PROMPT:
From the entries below, retype only the lines from the one with "U2 pin in-: N_17 -> N_19" through the one with "R7: none -> 100 (U1/GND, VBUS)", exactly as written.

(Version comparison data)
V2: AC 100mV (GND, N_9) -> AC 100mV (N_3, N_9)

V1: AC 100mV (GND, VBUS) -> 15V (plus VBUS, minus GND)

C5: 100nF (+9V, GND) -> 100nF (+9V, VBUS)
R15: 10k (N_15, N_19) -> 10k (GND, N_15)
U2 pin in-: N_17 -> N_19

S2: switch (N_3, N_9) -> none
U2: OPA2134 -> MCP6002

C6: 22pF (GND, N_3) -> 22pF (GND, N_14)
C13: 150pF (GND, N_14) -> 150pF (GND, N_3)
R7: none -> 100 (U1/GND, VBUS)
...
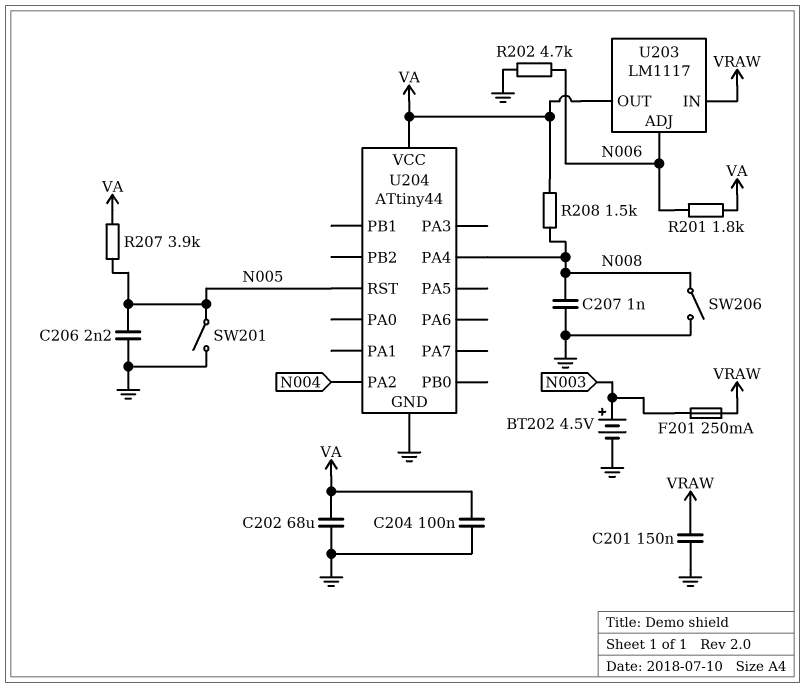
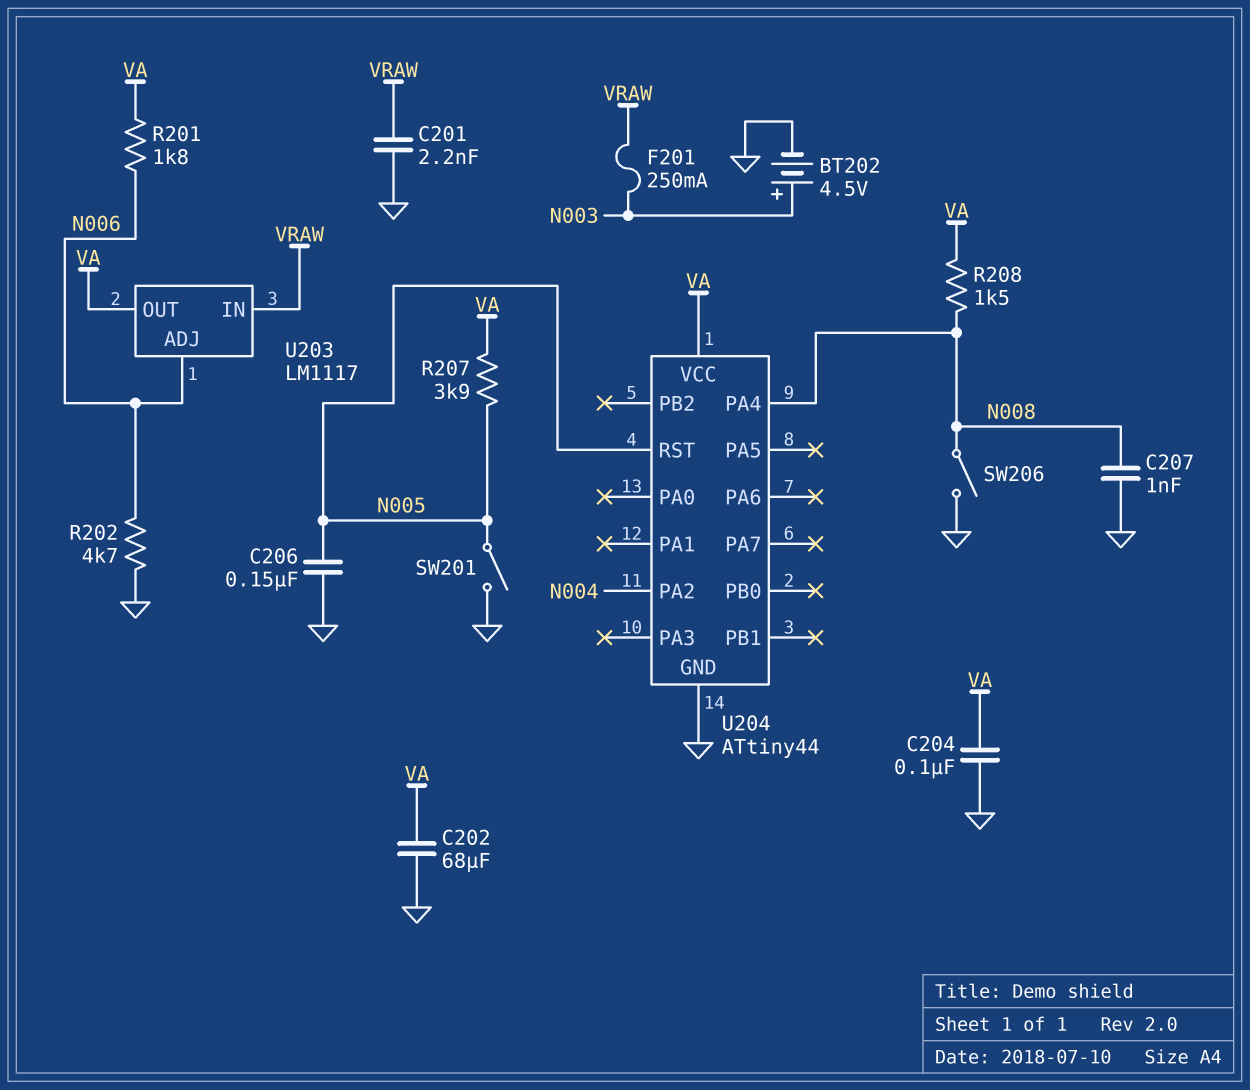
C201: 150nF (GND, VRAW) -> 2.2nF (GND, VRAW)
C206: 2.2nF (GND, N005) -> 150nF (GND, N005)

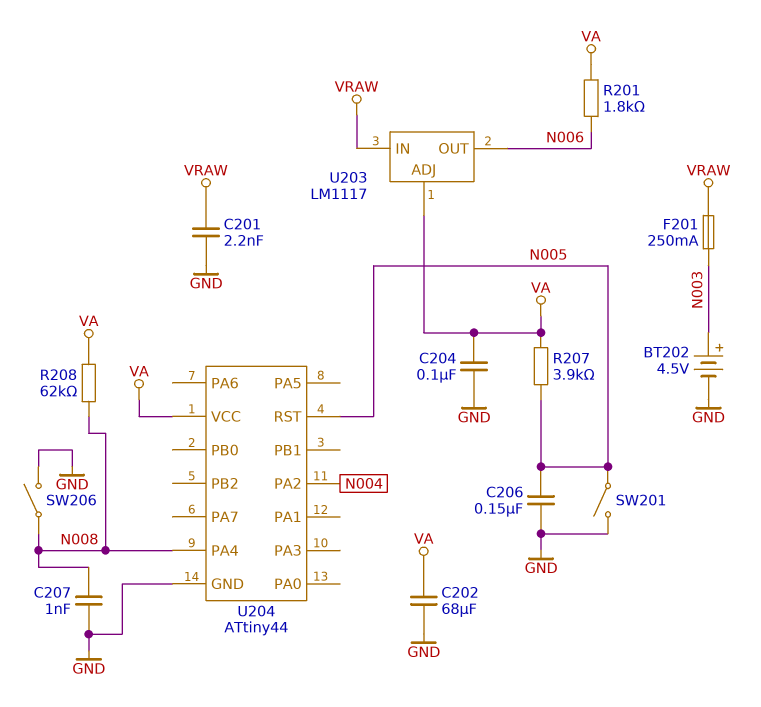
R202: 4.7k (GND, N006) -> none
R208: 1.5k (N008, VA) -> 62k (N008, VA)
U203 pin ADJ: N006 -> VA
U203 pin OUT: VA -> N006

RESPONSE AREA:
U2 pin in-: N_17 -> N_19

S2: switch (N_3, N_9) -> none
U2: OPA2134 -> MCP6002

C6: 22pF (GND, N_3) -> 22pF (GND, N_14)
C13: 150pF (GND, N_14) -> 150pF (GND, N_3)
R7: none -> 100 (U1/GND, VBUS)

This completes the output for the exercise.